Records for the task:
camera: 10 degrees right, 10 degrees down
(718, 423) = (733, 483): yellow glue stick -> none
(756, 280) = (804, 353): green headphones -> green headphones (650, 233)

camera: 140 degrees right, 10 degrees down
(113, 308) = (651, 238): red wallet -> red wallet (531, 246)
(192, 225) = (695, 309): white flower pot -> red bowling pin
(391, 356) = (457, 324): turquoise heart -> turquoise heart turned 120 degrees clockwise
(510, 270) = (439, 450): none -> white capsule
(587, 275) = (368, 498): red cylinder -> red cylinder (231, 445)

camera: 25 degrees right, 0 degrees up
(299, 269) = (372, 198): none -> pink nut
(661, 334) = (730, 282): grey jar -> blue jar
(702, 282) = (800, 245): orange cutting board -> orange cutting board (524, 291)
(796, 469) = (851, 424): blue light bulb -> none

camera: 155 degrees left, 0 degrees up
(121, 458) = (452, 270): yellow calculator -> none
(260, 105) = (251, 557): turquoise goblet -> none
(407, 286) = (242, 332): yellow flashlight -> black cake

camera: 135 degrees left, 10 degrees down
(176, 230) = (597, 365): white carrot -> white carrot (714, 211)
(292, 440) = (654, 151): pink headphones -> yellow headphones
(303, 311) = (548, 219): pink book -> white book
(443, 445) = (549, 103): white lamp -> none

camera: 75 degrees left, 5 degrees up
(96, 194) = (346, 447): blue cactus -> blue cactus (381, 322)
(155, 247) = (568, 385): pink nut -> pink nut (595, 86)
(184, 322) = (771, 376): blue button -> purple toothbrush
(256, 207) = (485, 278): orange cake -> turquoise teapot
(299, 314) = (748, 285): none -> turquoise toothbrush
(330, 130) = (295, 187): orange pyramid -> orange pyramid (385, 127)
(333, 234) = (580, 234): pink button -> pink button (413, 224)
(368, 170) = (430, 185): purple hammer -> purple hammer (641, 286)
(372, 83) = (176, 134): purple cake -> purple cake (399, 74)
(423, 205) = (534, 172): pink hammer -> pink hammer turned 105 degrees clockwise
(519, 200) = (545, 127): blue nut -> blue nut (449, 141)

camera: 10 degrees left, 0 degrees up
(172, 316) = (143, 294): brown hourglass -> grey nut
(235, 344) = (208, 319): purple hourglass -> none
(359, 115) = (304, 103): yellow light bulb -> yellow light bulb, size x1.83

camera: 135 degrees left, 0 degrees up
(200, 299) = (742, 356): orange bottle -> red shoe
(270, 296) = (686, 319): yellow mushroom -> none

Task requirements: Return all of the material exactly as written, from the first line through the last.

Task solution:
camera: 10 degrees right, 10 degrees down
(718, 423) = (733, 483): yellow glue stick -> none
(756, 280) = (804, 353): green headphones -> green headphones (650, 233)

camera: 140 degrees right, 10 degrees down
(113, 308) = (651, 238): red wallet -> red wallet (531, 246)
(192, 225) = (695, 309): white flower pot -> red bowling pin
(391, 356) = (457, 324): turquoise heart -> turquoise heart turned 120 degrees clockwise
(510, 270) = (439, 450): none -> white capsule
(587, 275) = (368, 498): red cylinder -> red cylinder (231, 445)

camera: 25 degrees right, 0 degrees up
(299, 269) = (372, 198): none -> pink nut
(661, 334) = (730, 282): grey jar -> blue jar
(702, 282) = (800, 245): orange cutting board -> orange cutting board (524, 291)
(796, 469) = (851, 424): blue light bulb -> none

camera: 155 degrees left, 0 degrees up
(121, 458) = (452, 270): yellow calculator -> none
(260, 105) = (251, 557): turquoise goblet -> none
(407, 286) = (242, 332): yellow flashlight -> black cake

camera: 135 degrees left, 10 degrees down
(176, 230) = (597, 365): white carrot -> white carrot (714, 211)
(292, 440) = (654, 151): pink headphones -> yellow headphones
(303, 311) = (548, 219): pink book -> white book
(443, 445) = (549, 103): white lamp -> none

camera: 75 degrees left, 5 degrees up
(96, 194) = (346, 447): blue cactus -> blue cactus (381, 322)
(155, 247) = (568, 385): pink nut -> pink nut (595, 86)
(184, 322) = (771, 376): blue button -> purple toothbrush
(256, 207) = (485, 278): orange cake -> turquoise teapot
(299, 314) = (748, 285): none -> turquoise toothbrush
(330, 130) = (295, 187): orange pyramid -> orange pyramid (385, 127)
(333, 234) = (580, 234): pink button -> pink button (413, 224)
(368, 170) = (430, 185): purple hammer -> purple hammer (641, 286)
(372, 83) = (176, 134): purple cake -> purple cake (399, 74)
(423, 205) = (534, 172): pink hammer -> pink hammer turned 105 degrees clockwise
(519, 200) = (545, 127): blue nut -> blue nut (449, 141)

camera: 10 degrees left, 0 degrees up
(172, 316) = (143, 294): brown hourglass -> grey nut
(235, 344) = (208, 319): purple hourglass -> none
(359, 115) = (304, 103): yellow light bulb -> yellow light bulb, size x1.83

camera: 135 degrees left, 0 degrees up
(200, 299) = (742, 356): orange bottle -> red shoe
(270, 296) = (686, 319): yellow mushroom -> none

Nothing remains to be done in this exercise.